> INSTRUCTIONS TO FOLLOW
Go through the material below, count the lines with the word "pixel", and reply with the count alone.

Stored data entries
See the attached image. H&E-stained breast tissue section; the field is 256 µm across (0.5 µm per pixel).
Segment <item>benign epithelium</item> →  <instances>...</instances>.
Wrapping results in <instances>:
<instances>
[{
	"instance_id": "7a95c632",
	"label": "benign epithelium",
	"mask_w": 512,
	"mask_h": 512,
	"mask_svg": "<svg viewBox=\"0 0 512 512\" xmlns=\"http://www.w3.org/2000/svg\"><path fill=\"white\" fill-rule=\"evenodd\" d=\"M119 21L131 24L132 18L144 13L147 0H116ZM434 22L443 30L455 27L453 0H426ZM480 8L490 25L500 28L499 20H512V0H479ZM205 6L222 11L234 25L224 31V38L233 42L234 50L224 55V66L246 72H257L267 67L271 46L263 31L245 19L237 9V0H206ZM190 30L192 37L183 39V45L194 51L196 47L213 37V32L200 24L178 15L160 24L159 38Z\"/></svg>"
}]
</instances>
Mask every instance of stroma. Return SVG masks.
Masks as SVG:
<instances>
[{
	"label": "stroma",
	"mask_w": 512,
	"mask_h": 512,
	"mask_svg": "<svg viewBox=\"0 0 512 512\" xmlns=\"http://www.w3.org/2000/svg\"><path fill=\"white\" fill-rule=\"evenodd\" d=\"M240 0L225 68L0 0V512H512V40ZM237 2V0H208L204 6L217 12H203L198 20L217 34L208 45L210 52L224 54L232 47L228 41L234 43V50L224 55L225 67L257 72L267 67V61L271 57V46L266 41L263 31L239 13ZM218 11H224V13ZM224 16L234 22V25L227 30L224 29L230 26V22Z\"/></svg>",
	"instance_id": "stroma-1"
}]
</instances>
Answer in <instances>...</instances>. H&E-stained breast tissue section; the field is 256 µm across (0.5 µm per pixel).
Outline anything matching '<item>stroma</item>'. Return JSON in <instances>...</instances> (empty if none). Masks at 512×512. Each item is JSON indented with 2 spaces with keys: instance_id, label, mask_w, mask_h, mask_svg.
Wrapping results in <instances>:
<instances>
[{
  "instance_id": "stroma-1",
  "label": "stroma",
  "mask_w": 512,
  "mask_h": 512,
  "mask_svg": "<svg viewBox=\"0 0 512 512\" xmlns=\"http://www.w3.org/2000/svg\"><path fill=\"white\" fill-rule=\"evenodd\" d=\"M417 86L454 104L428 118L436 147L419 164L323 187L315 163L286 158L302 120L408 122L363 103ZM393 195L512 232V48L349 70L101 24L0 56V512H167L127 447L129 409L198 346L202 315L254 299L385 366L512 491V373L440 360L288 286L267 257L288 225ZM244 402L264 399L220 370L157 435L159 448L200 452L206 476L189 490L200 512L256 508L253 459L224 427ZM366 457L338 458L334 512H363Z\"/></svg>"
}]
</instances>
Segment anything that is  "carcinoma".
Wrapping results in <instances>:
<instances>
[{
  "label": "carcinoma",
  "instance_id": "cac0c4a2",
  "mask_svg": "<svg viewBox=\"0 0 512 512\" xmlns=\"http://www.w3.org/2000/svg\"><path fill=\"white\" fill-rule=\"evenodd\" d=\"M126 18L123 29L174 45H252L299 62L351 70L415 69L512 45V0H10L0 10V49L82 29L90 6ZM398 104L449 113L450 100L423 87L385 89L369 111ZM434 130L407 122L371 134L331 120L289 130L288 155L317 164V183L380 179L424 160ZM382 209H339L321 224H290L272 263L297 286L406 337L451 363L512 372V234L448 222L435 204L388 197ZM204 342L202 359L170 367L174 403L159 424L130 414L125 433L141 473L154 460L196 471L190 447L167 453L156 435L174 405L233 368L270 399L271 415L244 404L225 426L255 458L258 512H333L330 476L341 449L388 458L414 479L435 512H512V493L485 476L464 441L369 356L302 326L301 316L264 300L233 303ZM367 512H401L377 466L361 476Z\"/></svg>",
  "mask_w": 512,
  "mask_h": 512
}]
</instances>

> TASK RESULT
2